WORK TASK
Line by line, please look for the word "LOAD" in the following records, then copy each line you find it in.

[Saved data entries]
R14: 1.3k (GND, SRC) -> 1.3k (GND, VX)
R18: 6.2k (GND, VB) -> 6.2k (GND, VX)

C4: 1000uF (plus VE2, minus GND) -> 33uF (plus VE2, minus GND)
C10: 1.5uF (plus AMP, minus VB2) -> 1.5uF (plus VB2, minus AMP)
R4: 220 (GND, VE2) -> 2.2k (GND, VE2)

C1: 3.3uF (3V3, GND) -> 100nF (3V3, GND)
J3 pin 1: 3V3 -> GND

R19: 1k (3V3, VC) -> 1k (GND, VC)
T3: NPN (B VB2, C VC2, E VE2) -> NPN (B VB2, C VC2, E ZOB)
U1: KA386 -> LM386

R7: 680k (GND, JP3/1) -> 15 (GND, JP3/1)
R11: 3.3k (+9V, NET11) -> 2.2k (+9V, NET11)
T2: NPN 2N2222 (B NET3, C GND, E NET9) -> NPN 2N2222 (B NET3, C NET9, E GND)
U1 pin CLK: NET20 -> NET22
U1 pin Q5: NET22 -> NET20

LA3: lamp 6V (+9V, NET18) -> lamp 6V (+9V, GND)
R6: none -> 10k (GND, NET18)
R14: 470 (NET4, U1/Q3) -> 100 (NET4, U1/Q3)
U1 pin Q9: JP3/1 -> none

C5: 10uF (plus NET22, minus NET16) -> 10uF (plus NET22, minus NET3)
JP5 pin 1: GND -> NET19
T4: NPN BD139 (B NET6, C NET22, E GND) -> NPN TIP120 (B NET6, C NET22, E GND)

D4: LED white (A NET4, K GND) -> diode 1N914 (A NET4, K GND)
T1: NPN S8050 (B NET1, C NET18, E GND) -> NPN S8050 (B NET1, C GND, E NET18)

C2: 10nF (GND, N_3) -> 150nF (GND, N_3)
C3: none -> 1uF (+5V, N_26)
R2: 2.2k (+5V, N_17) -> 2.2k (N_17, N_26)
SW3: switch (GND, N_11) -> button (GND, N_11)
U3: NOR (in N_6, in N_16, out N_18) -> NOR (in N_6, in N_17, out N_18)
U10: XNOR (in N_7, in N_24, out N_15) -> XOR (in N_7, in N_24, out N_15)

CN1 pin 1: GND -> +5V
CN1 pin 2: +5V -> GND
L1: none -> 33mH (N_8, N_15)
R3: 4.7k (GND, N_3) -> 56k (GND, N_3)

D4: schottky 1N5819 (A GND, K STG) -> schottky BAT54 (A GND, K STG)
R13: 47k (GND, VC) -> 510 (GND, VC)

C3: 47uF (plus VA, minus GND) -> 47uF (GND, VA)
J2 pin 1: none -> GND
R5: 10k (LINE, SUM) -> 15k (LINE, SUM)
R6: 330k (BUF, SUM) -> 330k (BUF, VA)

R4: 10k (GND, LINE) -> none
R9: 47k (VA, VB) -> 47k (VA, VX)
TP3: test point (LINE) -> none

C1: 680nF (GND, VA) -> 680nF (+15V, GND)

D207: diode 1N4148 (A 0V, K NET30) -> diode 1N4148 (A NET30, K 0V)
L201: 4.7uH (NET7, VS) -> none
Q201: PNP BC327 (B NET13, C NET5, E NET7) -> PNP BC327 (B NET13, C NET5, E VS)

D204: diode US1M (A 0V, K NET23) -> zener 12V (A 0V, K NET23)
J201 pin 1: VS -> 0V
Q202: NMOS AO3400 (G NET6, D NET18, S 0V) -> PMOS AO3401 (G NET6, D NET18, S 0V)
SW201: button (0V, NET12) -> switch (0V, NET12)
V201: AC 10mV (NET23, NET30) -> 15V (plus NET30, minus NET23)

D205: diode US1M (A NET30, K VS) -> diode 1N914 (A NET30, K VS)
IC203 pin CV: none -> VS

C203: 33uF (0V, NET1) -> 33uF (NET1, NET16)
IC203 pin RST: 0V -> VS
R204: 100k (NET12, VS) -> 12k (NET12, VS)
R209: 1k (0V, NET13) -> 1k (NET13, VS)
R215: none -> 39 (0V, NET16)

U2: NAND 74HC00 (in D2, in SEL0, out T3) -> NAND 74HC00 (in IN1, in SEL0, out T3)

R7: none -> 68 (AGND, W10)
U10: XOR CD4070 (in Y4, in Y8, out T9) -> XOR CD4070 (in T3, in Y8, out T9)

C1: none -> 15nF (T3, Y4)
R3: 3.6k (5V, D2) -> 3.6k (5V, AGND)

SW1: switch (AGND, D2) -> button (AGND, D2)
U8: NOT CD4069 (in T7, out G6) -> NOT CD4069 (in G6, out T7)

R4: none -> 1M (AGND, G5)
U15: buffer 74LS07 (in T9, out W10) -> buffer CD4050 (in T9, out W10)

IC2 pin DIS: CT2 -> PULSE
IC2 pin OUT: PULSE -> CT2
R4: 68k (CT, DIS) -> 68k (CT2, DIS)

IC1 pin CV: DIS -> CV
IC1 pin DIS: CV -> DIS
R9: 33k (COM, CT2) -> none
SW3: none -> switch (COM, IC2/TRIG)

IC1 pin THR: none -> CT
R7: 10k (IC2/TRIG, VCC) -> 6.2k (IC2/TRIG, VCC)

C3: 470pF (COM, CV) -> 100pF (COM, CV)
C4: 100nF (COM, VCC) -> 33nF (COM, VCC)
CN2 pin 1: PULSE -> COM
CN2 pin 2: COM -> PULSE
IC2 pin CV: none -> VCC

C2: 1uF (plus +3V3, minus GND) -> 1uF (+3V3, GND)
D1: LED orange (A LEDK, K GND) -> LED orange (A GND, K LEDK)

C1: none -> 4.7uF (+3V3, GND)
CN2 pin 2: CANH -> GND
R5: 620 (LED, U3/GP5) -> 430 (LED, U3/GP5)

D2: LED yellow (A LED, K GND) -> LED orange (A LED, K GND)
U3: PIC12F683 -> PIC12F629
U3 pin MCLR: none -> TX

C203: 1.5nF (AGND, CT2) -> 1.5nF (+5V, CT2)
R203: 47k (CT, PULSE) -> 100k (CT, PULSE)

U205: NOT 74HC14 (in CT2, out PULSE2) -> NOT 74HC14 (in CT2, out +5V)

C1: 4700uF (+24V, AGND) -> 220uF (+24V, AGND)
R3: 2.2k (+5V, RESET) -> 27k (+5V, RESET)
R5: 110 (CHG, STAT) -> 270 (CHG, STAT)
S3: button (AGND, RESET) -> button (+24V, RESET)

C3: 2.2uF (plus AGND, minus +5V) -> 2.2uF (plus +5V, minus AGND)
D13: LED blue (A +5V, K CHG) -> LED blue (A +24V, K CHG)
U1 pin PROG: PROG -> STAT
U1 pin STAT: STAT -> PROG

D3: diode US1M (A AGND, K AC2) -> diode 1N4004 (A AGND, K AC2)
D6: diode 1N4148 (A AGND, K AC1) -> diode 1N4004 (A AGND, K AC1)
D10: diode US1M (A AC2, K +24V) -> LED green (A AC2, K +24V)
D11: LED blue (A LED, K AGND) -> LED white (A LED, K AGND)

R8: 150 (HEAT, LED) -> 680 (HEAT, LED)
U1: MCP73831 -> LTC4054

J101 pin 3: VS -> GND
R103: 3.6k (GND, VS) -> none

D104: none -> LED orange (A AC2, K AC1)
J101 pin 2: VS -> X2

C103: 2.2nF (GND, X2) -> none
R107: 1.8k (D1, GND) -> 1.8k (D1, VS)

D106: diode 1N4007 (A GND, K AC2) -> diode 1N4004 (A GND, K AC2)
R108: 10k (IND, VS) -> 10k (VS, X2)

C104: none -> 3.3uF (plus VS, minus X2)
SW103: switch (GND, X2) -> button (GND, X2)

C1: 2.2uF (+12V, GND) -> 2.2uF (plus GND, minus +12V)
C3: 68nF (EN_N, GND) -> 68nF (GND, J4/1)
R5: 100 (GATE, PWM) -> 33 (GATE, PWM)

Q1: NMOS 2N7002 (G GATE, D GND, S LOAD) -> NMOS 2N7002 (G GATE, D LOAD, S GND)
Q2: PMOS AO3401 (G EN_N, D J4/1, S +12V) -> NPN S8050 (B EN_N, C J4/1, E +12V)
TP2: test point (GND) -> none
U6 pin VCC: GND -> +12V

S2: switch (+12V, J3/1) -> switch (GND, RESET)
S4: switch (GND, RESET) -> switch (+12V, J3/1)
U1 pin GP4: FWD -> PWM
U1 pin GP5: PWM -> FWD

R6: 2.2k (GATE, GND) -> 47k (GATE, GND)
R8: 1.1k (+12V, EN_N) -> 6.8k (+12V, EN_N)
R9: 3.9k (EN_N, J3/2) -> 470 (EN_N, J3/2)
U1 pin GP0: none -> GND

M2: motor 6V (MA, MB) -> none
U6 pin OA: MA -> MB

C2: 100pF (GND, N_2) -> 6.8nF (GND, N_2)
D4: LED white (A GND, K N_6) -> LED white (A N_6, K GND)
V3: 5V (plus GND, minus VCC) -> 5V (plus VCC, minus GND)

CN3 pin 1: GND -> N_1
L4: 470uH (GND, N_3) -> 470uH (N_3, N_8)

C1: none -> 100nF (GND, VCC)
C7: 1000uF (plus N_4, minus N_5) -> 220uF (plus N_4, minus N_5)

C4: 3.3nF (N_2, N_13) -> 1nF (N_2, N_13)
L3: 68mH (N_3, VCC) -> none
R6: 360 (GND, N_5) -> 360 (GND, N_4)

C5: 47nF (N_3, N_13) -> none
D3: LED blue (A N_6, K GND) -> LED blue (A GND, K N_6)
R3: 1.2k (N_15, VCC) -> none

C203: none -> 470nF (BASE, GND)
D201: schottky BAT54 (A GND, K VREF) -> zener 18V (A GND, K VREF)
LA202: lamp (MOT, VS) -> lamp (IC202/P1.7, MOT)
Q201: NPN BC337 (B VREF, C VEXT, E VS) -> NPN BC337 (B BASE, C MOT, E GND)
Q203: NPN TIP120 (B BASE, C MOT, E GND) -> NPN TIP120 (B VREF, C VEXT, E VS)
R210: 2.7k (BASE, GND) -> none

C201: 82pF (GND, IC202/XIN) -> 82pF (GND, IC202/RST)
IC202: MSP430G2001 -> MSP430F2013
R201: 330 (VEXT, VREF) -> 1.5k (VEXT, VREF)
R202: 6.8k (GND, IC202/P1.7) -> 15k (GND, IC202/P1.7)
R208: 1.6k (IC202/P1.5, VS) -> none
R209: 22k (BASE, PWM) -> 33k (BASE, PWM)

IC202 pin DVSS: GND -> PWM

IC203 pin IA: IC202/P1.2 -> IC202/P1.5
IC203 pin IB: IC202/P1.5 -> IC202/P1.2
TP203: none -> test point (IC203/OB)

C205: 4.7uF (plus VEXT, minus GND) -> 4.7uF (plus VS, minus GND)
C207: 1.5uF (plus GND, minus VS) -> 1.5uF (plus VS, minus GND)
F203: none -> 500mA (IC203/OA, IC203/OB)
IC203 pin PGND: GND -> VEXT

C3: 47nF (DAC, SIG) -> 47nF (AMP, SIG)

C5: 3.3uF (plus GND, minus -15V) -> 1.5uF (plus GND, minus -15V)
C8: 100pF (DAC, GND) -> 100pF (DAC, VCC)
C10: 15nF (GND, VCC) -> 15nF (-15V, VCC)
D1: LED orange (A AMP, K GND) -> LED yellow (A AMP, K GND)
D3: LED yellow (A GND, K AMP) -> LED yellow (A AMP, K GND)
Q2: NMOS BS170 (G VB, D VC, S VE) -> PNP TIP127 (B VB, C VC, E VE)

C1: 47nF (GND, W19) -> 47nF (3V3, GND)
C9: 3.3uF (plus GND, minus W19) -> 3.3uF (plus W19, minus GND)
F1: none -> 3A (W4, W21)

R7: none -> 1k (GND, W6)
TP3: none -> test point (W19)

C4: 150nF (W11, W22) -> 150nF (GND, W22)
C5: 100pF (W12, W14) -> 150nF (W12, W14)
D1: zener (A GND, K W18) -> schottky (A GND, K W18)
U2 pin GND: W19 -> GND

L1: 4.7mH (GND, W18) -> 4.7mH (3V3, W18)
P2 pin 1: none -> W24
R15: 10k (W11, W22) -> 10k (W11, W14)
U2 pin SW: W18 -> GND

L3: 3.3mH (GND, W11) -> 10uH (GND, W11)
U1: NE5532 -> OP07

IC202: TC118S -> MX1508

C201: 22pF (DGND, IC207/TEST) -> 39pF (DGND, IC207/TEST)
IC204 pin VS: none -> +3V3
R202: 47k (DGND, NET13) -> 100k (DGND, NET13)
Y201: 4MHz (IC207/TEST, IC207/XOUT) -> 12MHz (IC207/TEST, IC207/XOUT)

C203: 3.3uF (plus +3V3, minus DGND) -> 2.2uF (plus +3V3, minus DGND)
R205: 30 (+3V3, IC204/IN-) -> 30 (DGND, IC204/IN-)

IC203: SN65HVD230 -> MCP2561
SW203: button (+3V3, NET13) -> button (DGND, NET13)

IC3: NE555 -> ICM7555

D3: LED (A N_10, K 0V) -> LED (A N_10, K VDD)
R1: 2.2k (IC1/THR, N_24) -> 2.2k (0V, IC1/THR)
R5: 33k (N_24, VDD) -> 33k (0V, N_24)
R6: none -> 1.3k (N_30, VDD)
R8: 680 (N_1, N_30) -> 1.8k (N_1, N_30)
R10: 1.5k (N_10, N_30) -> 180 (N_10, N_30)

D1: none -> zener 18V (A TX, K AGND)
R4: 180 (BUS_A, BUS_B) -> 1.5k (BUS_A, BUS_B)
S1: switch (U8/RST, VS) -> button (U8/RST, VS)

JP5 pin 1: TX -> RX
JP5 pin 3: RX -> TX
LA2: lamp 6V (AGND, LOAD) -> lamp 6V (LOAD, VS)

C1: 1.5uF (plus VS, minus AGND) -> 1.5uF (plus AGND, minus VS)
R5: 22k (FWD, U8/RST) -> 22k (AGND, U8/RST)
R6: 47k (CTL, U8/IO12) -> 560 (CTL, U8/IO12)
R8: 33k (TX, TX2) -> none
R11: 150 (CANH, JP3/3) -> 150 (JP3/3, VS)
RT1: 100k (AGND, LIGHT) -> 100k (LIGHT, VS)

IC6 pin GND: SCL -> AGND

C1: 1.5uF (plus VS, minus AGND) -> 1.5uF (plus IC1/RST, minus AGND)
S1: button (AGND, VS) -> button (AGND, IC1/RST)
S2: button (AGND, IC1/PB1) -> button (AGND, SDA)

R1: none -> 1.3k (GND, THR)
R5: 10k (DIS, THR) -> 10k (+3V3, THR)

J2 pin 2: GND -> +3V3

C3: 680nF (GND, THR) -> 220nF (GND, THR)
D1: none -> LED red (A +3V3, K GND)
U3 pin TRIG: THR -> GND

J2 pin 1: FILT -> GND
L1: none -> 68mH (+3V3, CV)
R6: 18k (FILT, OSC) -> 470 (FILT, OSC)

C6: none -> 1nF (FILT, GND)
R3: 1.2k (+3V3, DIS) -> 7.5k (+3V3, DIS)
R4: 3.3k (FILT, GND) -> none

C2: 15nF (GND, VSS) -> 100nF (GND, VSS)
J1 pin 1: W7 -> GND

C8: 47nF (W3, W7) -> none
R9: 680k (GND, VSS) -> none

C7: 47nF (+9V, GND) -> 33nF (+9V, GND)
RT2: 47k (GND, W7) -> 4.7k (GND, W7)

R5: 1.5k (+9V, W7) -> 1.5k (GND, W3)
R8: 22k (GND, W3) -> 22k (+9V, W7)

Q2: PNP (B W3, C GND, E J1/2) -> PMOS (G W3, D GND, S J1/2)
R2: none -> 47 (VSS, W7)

RESULT
Q1: NMOS 2N7002 (G GATE, D GND, S LOAD) -> NMOS 2N7002 (G GATE, D LOAD, S GND)
LA2: lamp 6V (AGND, LOAD) -> lamp 6V (LOAD, VS)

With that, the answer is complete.